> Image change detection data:
━━━━━━━━
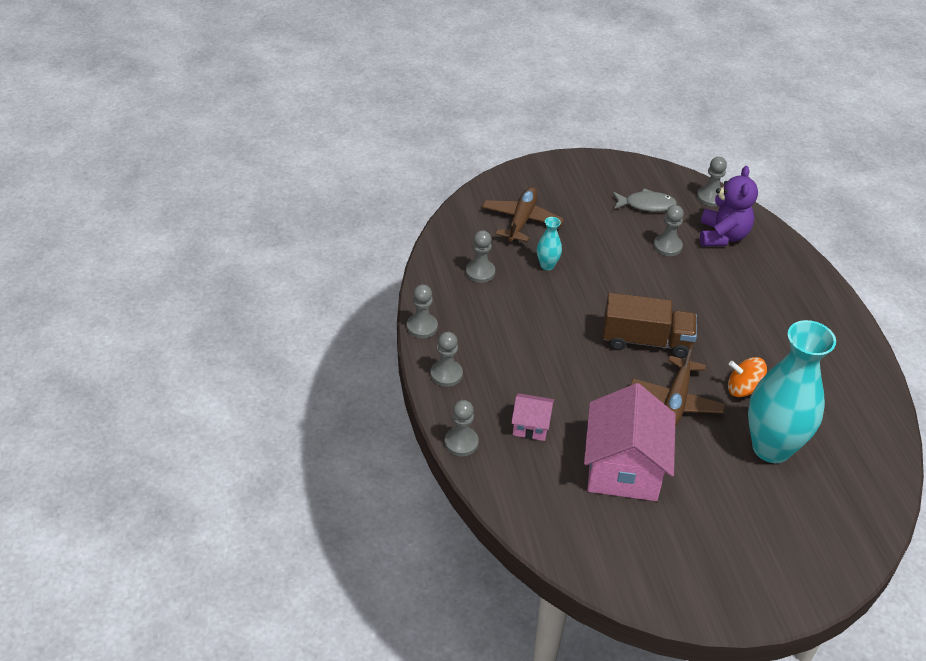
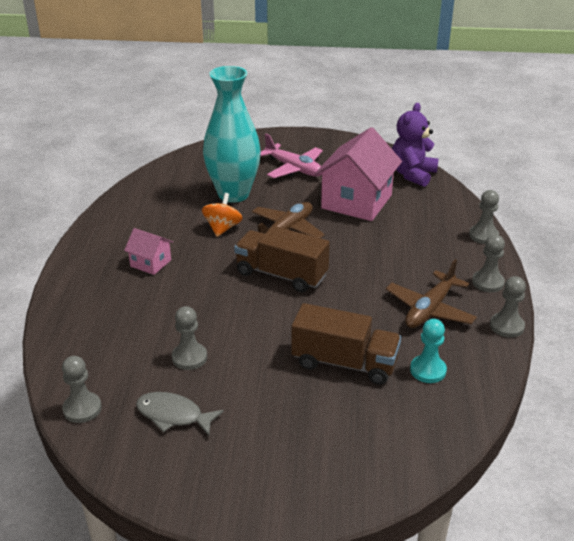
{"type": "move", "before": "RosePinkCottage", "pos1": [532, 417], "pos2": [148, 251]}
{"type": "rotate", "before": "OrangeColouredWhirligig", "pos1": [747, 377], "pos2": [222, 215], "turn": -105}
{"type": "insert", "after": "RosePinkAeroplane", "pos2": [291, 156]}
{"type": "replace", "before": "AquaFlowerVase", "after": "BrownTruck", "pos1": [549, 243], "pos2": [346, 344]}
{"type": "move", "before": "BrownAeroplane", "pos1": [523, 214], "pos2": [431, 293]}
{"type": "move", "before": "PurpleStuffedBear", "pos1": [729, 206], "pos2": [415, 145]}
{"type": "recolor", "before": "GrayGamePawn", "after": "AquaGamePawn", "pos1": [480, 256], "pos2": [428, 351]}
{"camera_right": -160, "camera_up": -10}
━━━━━━━━
Across all the entries, how many lines hold the string "move"? Only the number is needed.

3